• [WHAT YOU SHOULD DO]:
Throughout the records below, find each line holding "LEDK" and copy it.

MATERIAL FOR THIS EXERCISE section start

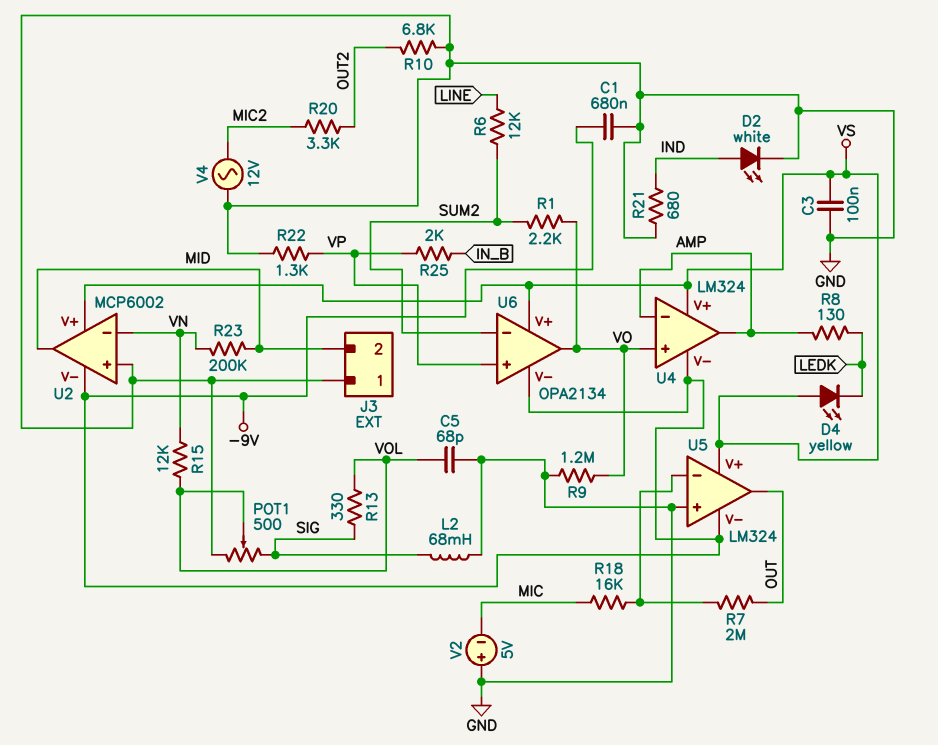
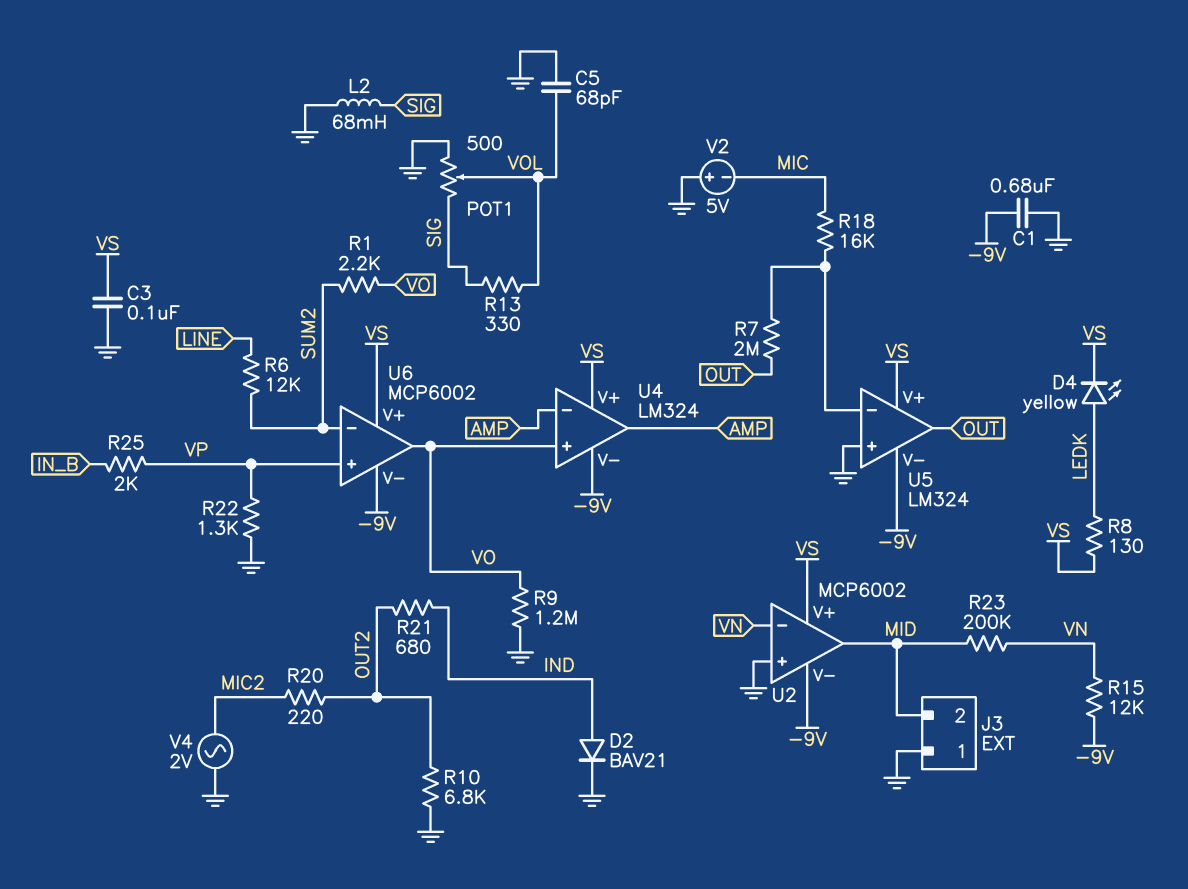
D2: LED white (A IND, K GND) -> diode BAV21 (A IND, K GND)
D4: LED yellow (A VS, K LEDK) -> LED yellow (A LEDK, K VS)
R8: 130 (AMP, LEDK) -> 130 (LEDK, VS)
R15: 12k (VN, VOL) -> 12k (-9V, VN)
R20: 3.3k (MIC2, OUT2) -> 220 (MIC2, OUT2)
R21: 680 (GND, IND) -> 680 (IND, OUT2)
U6: OPA2134 -> MCP6002
V4: AC 12V (GND, MIC2) -> AC 2V (GND, MIC2)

MATERIAL FOR THIS EXERCISE section end

• [ANSWER SECTION]:
D4: LED yellow (A VS, K LEDK) -> LED yellow (A LEDK, K VS)
R8: 130 (AMP, LEDK) -> 130 (LEDK, VS)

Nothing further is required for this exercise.